## Aim
Can you render the lines of the records as a numbered list, from the line containing "pink pentagon: rotated 10 degrees clockwise" through the end of the records, both ends included, leaving out blank lines and the pictures?

## Data supplied

------------------------------------

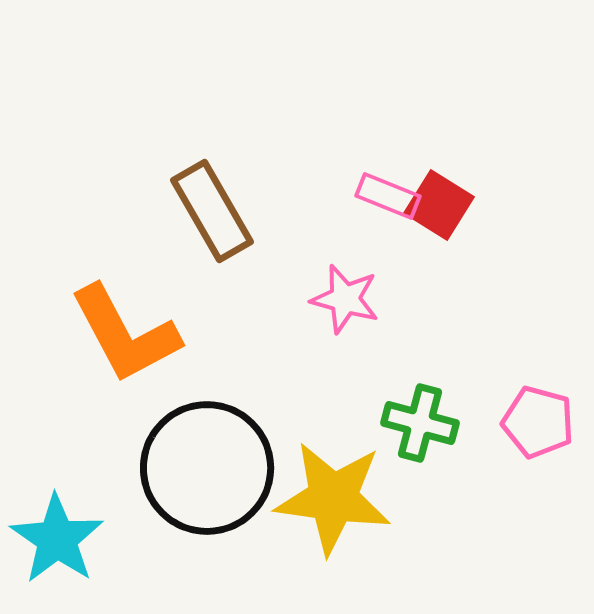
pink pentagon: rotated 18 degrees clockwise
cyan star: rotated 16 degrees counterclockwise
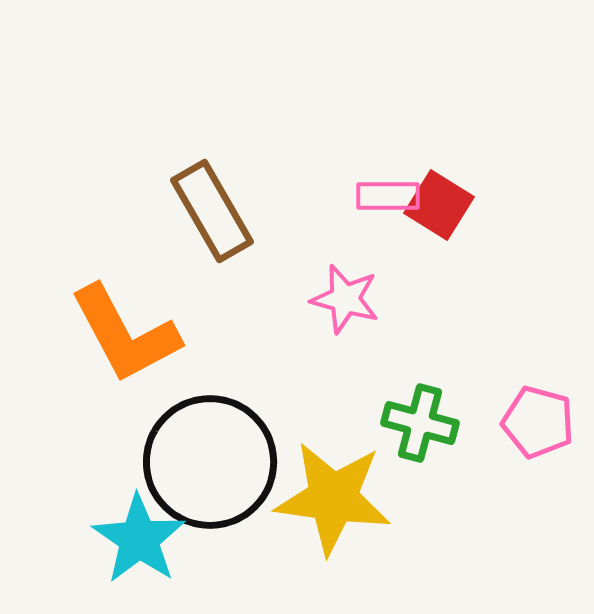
pink rectangle: rotated 22 degrees counterclockwise
black circle: moved 3 px right, 6 px up
cyan star: moved 82 px right
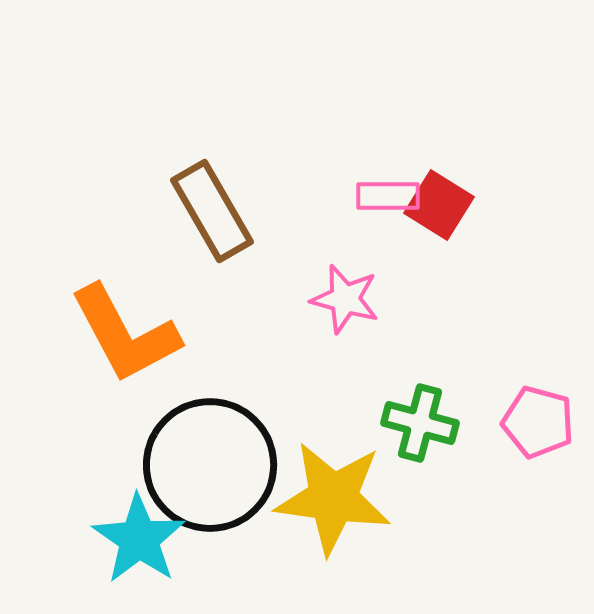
black circle: moved 3 px down
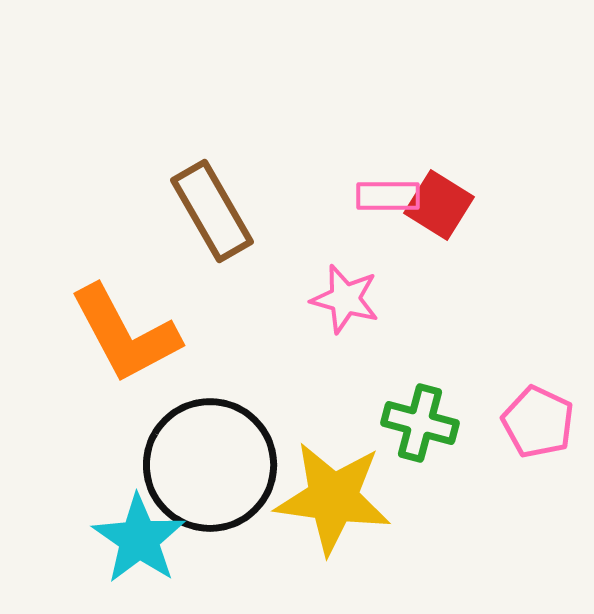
pink pentagon: rotated 10 degrees clockwise
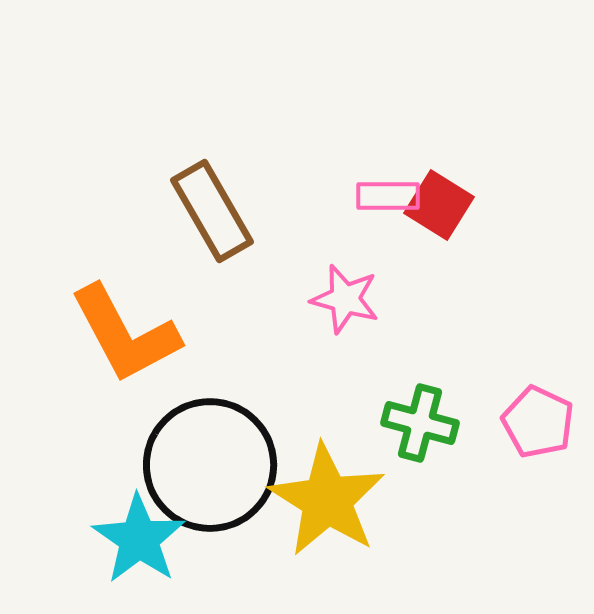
yellow star: moved 6 px left, 2 px down; rotated 24 degrees clockwise
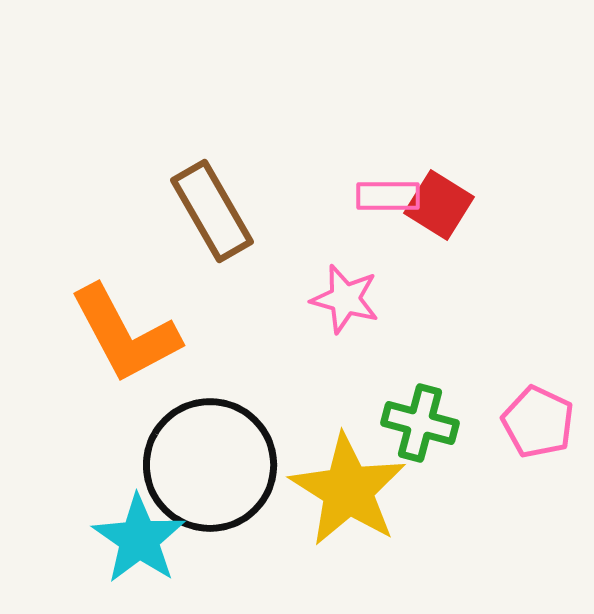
yellow star: moved 21 px right, 10 px up
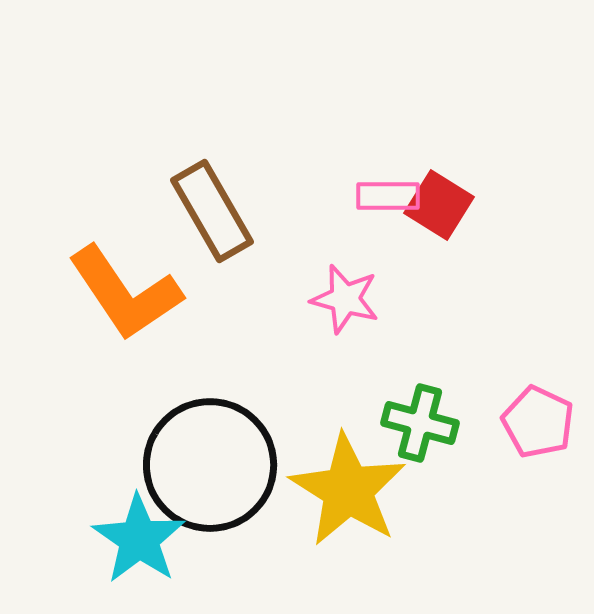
orange L-shape: moved 41 px up; rotated 6 degrees counterclockwise
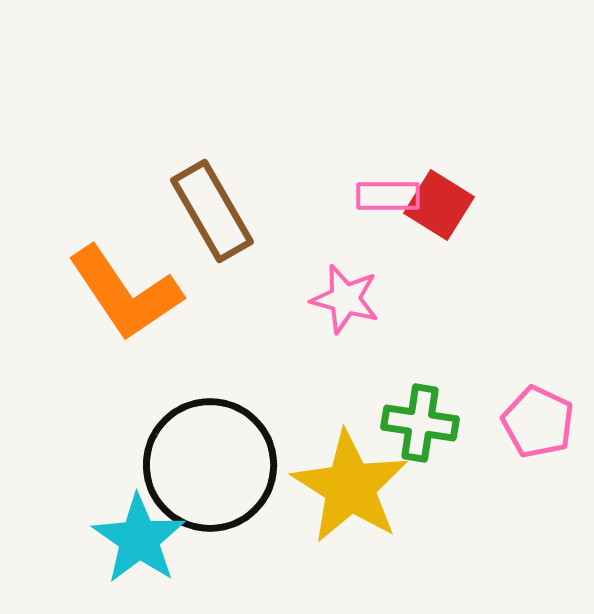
green cross: rotated 6 degrees counterclockwise
yellow star: moved 2 px right, 3 px up
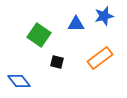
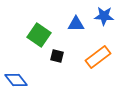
blue star: rotated 18 degrees clockwise
orange rectangle: moved 2 px left, 1 px up
black square: moved 6 px up
blue diamond: moved 3 px left, 1 px up
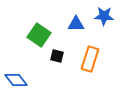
orange rectangle: moved 8 px left, 2 px down; rotated 35 degrees counterclockwise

------------------------------------

## Output for this exercise
1. pink pentagon: rotated 10 degrees clockwise
2. yellow star: moved 6 px left, 2 px down; rotated 24 degrees clockwise
3. yellow star: moved 21 px right, 10 px up
4. orange L-shape: moved 41 px up; rotated 6 degrees counterclockwise
5. green cross: rotated 6 degrees counterclockwise
6. yellow star: moved 2 px right, 3 px up
7. blue star: rotated 18 degrees clockwise
8. orange rectangle: moved 2 px left, 1 px up
9. black square: moved 6 px up
10. blue diamond: moved 3 px left, 1 px up
11. orange rectangle: moved 8 px left, 2 px down; rotated 35 degrees counterclockwise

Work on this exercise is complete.